## Task to complete
Print exactly the line that contains "brown brick E5:E6", then every following line through the end of the material; include nothing else and no pictures.

--- Entries provided Enclosed Below ---

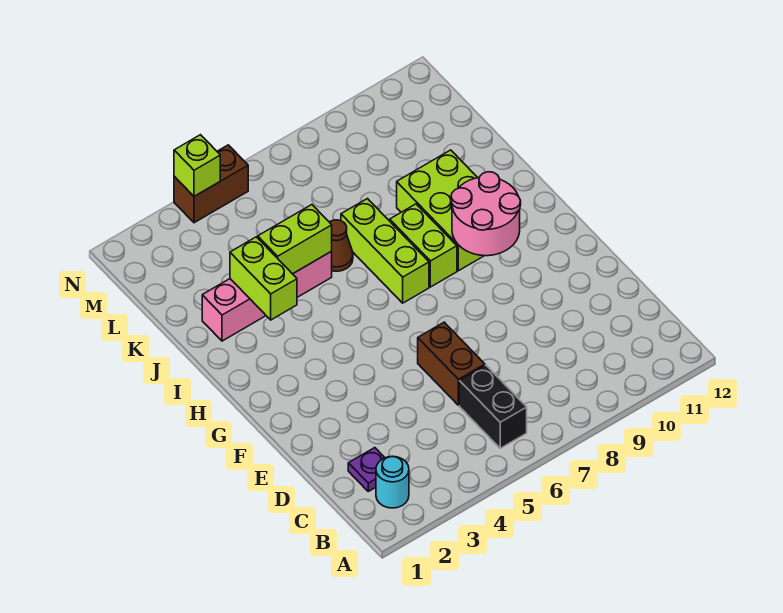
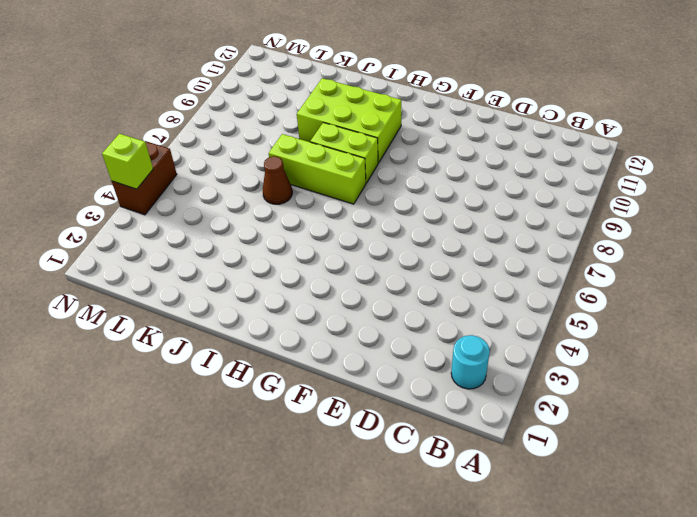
none -> black brick B6:C6 level 1
none -> purple plate C2 level 1
none -> brown brick D6:E6 level 1

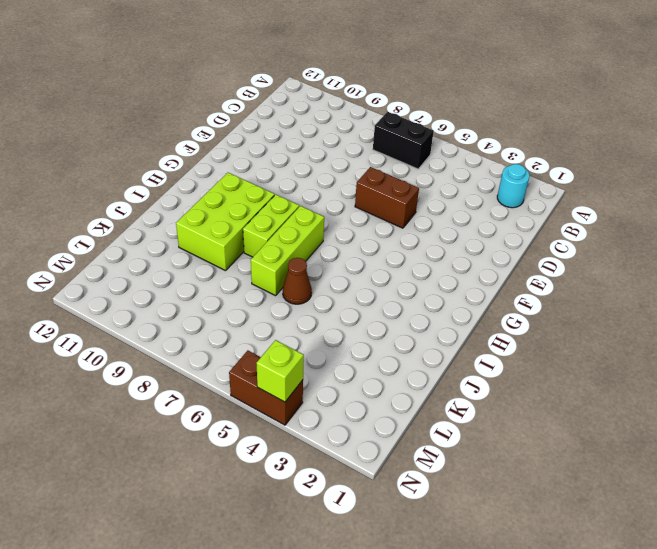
black brick B6:B7 level 1 -> black brick B6:C6 level 1
brown brick E5:E6 level 1 -> brown brick D6:E6 level 1
none -> purple plate C2 level 1
none -> pink brick J2:J5 level 1
none -> pink round brick G9:H10 level 2

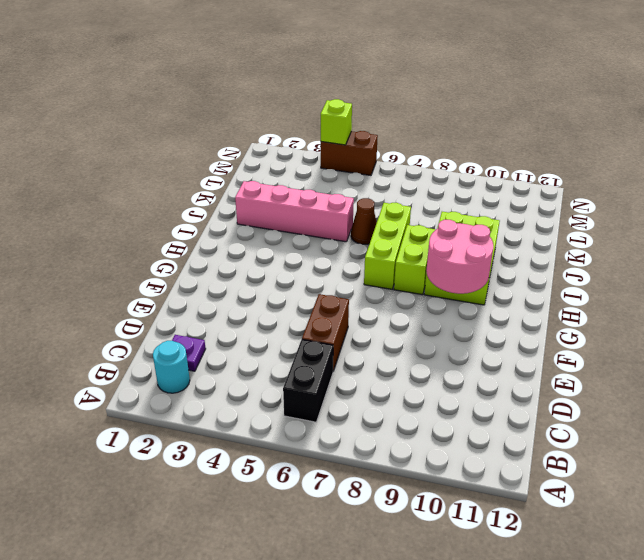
none -> lime brick I3:J3 level 2
none -> lime brick J4:J5 level 2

--- End of Enclosed Entries provided ---

## Task answer
brown brick E5:E6 level 1 -> brown brick D6:E6 level 1
none -> purple plate C2 level 1
none -> pink brick J2:J5 level 1
none -> pink round brick G9:H10 level 2

none -> lime brick I3:J3 level 2
none -> lime brick J4:J5 level 2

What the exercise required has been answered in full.